## Prompt
Reproduce the listing below from the line with "cyan star: rotated" to the line with "gray cross: rotated", both lines included, character for character, minus any pictures.

════

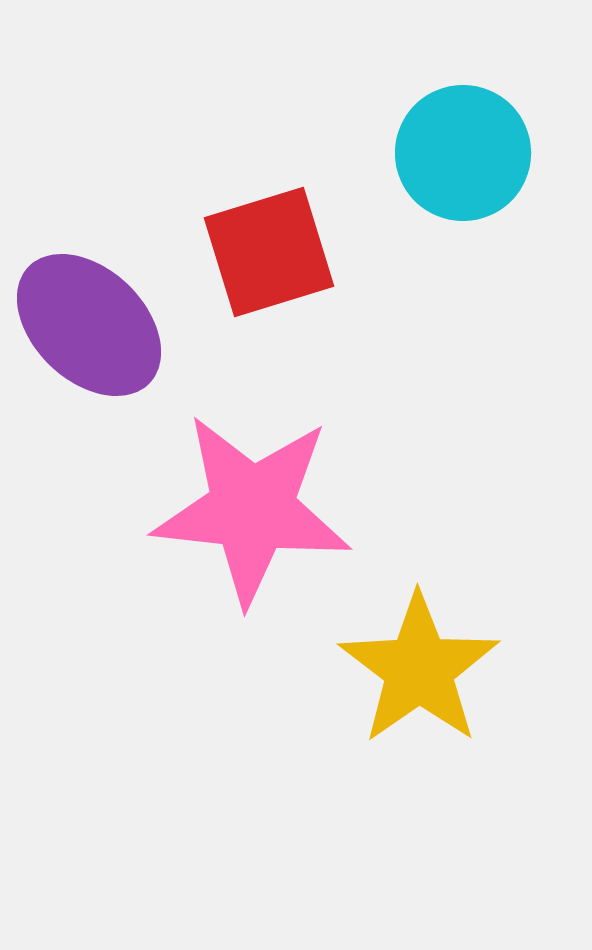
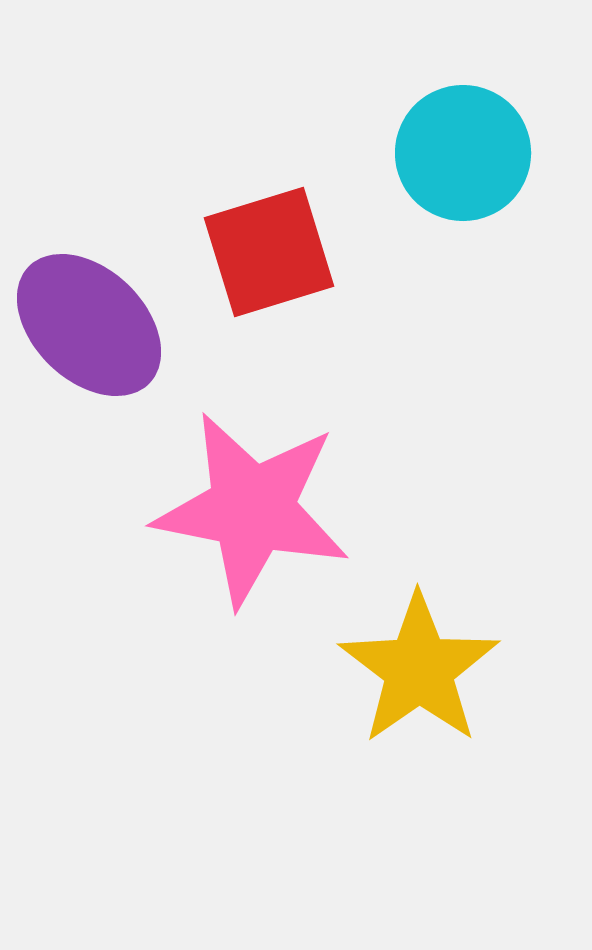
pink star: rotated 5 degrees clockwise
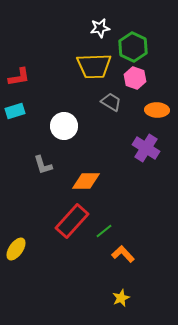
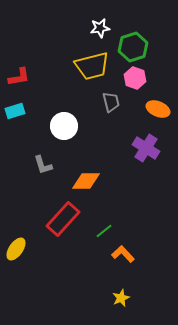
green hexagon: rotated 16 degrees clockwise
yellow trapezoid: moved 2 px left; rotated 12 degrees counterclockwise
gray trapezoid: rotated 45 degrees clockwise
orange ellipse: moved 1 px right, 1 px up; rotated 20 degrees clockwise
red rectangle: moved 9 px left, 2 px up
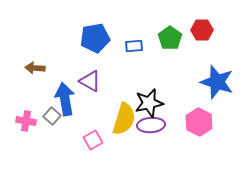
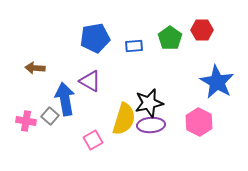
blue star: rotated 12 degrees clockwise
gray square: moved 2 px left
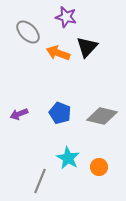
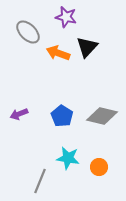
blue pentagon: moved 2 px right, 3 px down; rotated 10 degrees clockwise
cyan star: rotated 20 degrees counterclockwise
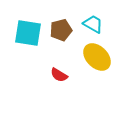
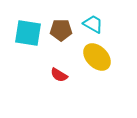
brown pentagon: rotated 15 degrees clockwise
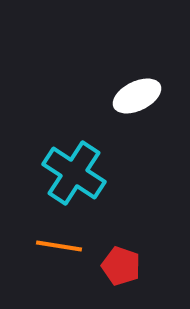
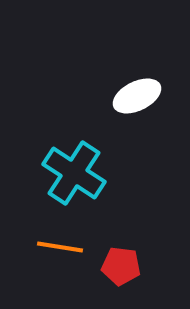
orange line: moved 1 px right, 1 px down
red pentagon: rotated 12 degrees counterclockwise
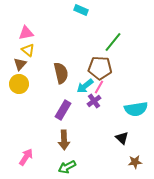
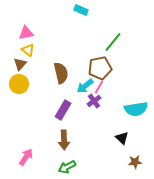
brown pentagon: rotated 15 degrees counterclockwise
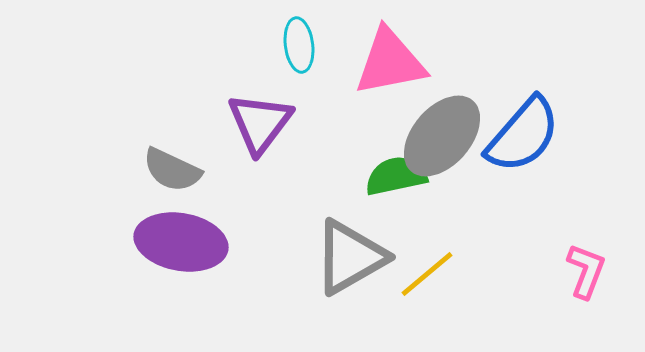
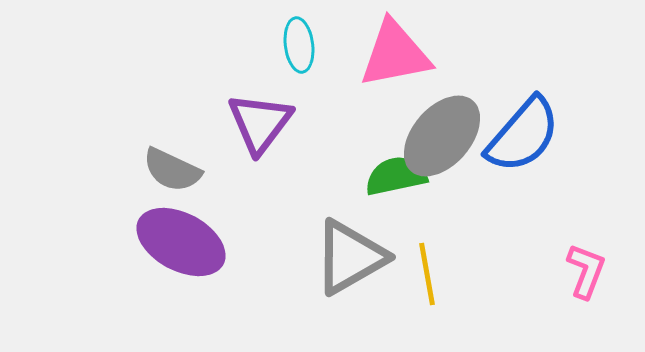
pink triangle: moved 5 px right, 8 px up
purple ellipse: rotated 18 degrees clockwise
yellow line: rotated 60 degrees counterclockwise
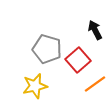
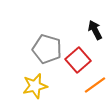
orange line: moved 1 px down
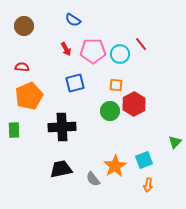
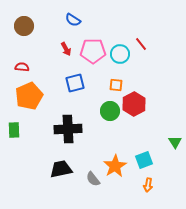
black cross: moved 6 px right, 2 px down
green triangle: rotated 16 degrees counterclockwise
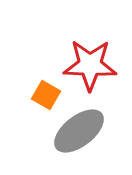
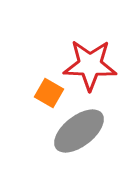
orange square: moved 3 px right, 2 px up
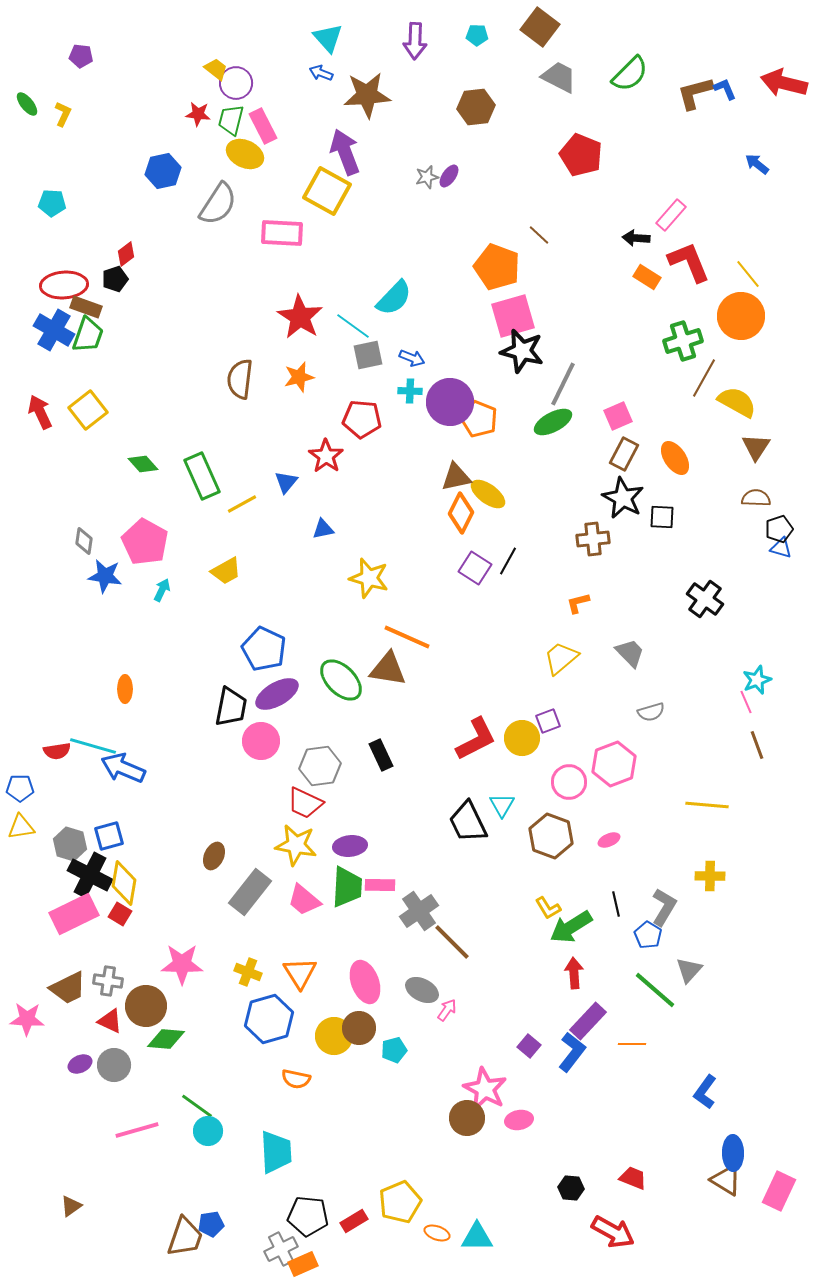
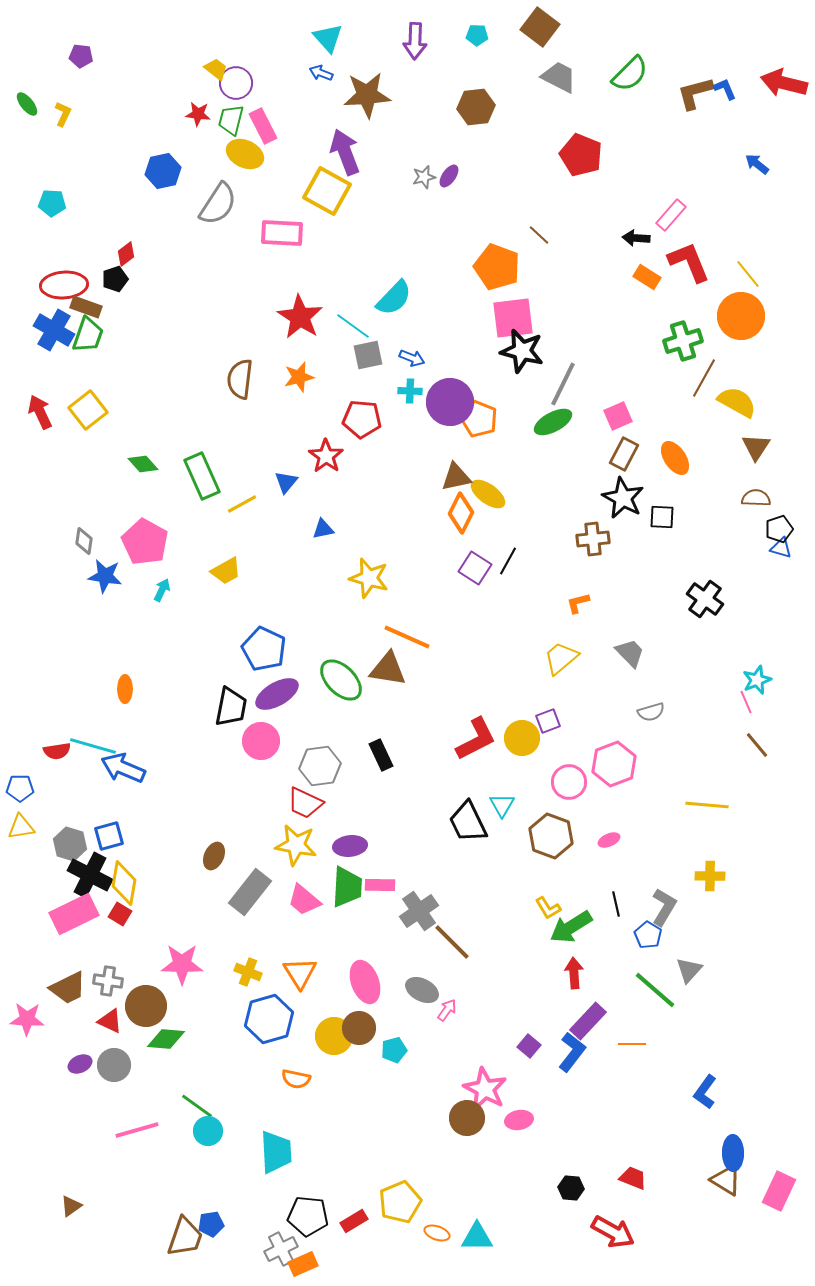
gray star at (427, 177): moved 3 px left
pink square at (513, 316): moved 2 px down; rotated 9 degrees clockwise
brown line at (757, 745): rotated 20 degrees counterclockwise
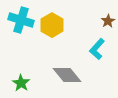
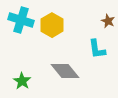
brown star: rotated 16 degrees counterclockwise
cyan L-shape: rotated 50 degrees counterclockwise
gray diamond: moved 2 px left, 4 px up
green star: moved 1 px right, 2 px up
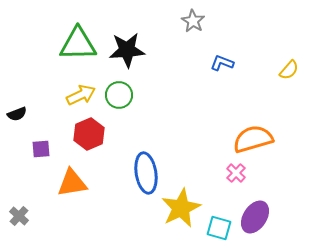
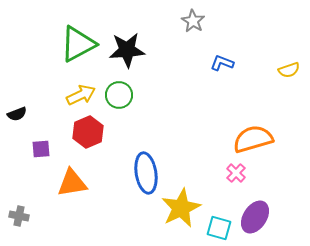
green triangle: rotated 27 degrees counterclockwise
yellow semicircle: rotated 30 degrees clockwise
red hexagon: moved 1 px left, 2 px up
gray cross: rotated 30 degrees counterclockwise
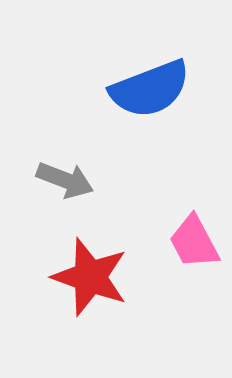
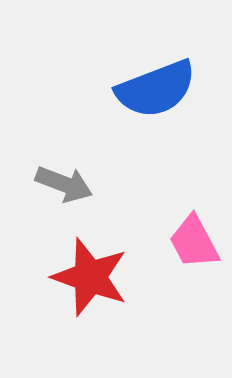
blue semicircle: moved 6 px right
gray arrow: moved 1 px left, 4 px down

════

## Answer section
cyan star: rotated 20 degrees counterclockwise
brown pentagon: rotated 15 degrees clockwise
orange line: moved 1 px right, 1 px down
red pentagon: rotated 12 degrees counterclockwise
brown pentagon: rotated 15 degrees counterclockwise
pink triangle: moved 5 px right, 8 px up
purple ellipse: rotated 18 degrees clockwise
yellow line: rotated 60 degrees counterclockwise
orange line: moved 1 px down
black cross: moved 6 px right, 2 px down
green triangle: rotated 16 degrees counterclockwise
orange square: moved 3 px right, 2 px up
gray star at (427, 177): moved 3 px left
pink square at (513, 316): moved 2 px down; rotated 9 degrees clockwise
brown line at (757, 745): rotated 20 degrees counterclockwise
brown star: rotated 16 degrees counterclockwise
cyan L-shape: rotated 50 degrees counterclockwise
gray diamond: moved 2 px left, 4 px up
green star: moved 1 px right, 2 px up
green triangle: rotated 27 degrees counterclockwise
yellow semicircle: rotated 30 degrees clockwise
red hexagon: moved 1 px left, 2 px up
gray cross: rotated 30 degrees counterclockwise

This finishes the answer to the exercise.